**What is needed**
Output every line of the material exactly, omitting images.

________________________

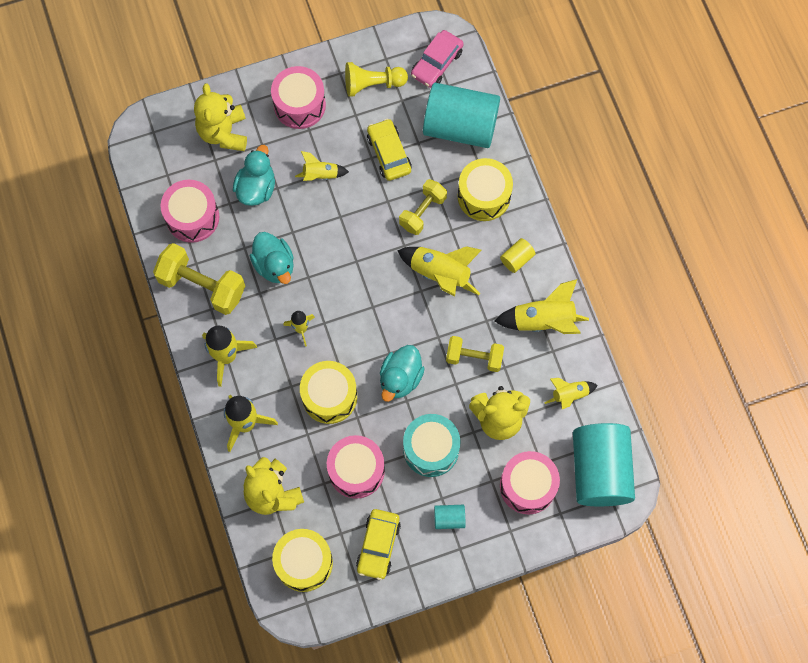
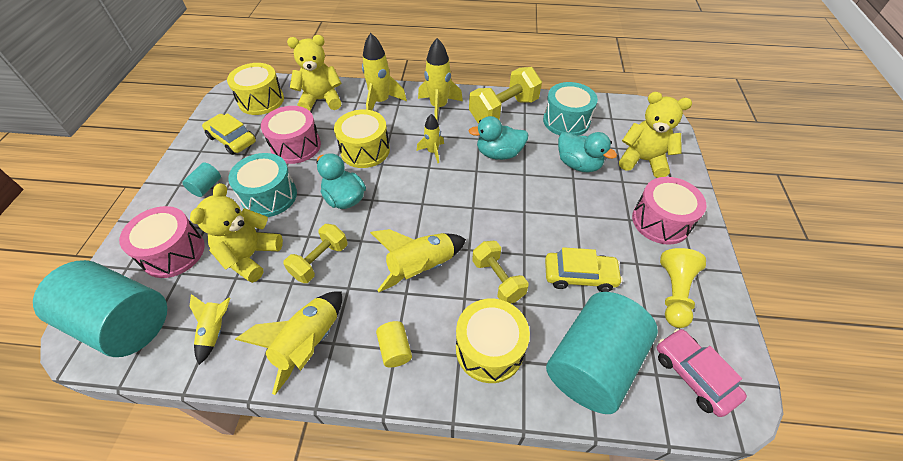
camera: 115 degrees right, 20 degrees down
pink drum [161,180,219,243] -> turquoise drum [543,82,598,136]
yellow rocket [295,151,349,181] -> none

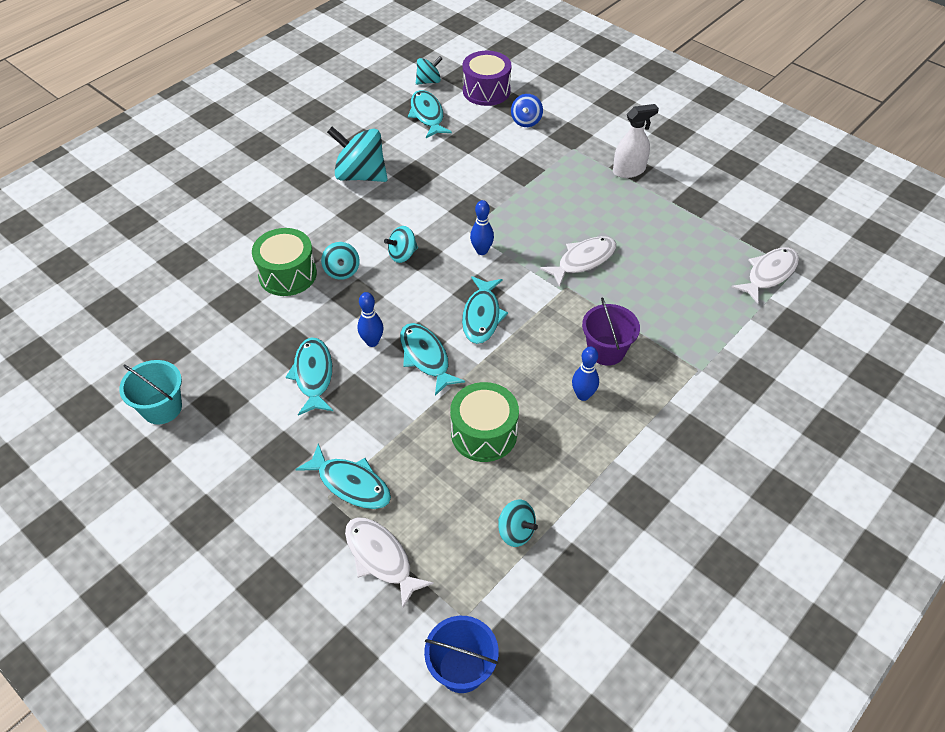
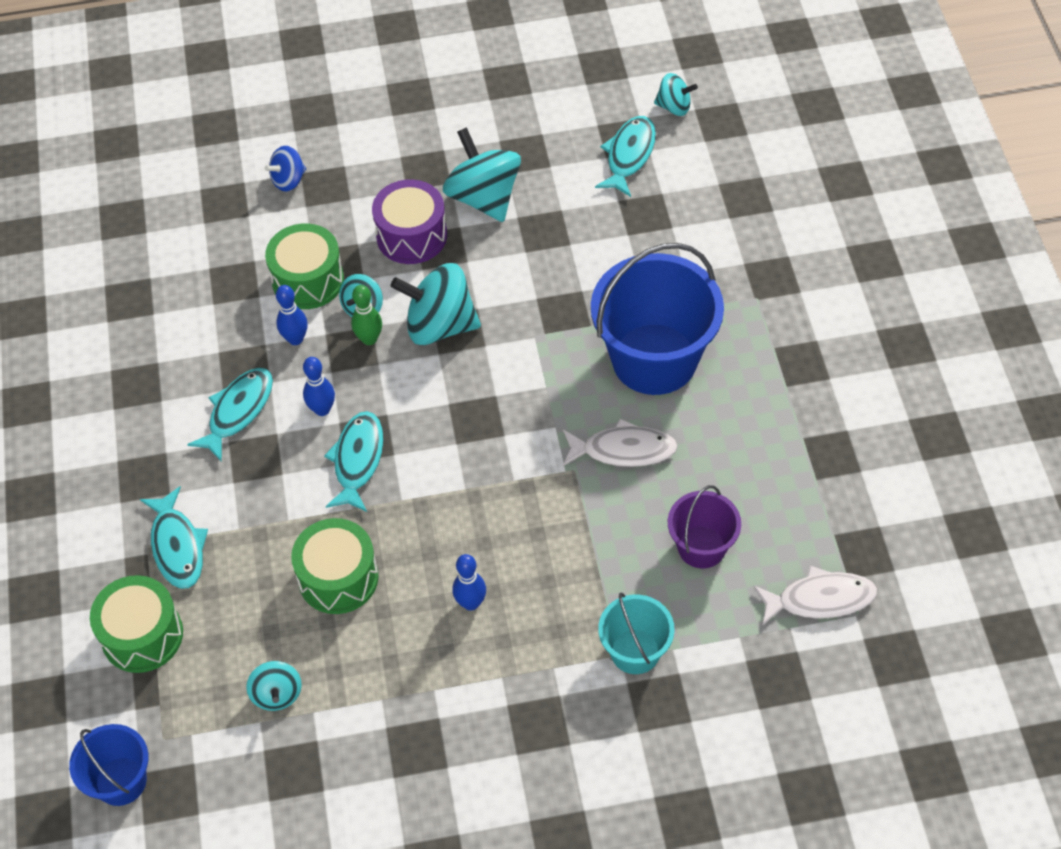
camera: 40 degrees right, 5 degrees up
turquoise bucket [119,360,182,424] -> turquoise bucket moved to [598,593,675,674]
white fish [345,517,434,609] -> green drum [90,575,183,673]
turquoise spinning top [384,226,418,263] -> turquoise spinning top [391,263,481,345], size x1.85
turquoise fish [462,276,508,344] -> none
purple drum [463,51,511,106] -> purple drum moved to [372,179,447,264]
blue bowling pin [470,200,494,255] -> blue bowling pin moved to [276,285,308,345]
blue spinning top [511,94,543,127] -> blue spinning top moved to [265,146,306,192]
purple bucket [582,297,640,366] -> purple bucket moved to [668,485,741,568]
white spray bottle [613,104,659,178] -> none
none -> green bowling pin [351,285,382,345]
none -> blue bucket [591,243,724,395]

________________________

**Answer space**
camera: 115 degrees right, 20 degrees down
pink drum [161,180,219,243] -> turquoise drum [543,82,598,136]
yellow rocket [295,151,349,181] -> none

camera: 40 degrees right, 5 degrees up
turquoise bucket [119,360,182,424] -> turquoise bucket moved to [598,593,675,674]
white fish [345,517,434,609] -> green drum [90,575,183,673]
turquoise spinning top [384,226,418,263] -> turquoise spinning top [391,263,481,345], size x1.85
turquoise fish [462,276,508,344] -> none
purple drum [463,51,511,106] -> purple drum moved to [372,179,447,264]
blue bowling pin [470,200,494,255] -> blue bowling pin moved to [276,285,308,345]
blue spinning top [511,94,543,127] -> blue spinning top moved to [265,146,306,192]
purple bucket [582,297,640,366] -> purple bucket moved to [668,485,741,568]
white spray bottle [613,104,659,178] -> none
none -> green bowling pin [351,285,382,345]
none -> blue bucket [591,243,724,395]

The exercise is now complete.